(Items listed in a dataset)
────────
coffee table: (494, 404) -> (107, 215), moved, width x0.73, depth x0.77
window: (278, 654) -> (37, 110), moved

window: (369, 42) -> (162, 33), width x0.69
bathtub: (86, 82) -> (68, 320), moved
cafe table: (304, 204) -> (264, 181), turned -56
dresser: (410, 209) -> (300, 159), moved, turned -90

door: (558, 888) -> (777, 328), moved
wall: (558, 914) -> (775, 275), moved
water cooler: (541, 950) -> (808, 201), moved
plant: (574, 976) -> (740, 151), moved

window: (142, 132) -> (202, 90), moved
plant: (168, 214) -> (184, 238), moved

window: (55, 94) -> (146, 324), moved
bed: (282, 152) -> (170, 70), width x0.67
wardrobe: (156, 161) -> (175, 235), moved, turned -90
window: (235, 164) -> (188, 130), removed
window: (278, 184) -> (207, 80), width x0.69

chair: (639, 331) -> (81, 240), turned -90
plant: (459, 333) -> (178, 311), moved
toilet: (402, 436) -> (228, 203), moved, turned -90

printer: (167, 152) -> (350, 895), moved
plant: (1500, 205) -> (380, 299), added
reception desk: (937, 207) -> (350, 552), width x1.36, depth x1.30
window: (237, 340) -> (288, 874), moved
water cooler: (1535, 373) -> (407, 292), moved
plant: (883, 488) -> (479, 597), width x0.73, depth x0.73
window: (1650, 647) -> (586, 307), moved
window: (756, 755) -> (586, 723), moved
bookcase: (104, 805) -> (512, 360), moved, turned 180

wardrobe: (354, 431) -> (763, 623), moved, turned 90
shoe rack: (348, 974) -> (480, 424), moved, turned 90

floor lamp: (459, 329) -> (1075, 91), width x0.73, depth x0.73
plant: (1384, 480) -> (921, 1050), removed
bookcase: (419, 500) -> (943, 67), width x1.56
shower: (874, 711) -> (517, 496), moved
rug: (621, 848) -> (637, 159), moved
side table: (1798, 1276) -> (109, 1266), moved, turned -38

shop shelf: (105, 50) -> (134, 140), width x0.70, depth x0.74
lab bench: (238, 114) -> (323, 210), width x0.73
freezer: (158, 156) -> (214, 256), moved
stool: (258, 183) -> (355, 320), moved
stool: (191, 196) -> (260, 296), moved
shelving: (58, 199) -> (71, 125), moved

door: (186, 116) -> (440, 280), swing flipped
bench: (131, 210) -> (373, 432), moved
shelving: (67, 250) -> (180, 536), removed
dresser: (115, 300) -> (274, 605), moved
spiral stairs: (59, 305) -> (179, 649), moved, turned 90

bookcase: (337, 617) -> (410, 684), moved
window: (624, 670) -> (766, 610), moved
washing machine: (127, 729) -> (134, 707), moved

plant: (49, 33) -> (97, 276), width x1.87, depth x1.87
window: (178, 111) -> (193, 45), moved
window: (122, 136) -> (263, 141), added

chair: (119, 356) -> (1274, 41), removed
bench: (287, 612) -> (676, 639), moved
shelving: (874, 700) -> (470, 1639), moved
────────
Problem to solve —
Copy out each line of the entries above that holds "water".

Output for this task —
water cooler: (541, 950) -> (808, 201), moved
water cooler: (1535, 373) -> (407, 292), moved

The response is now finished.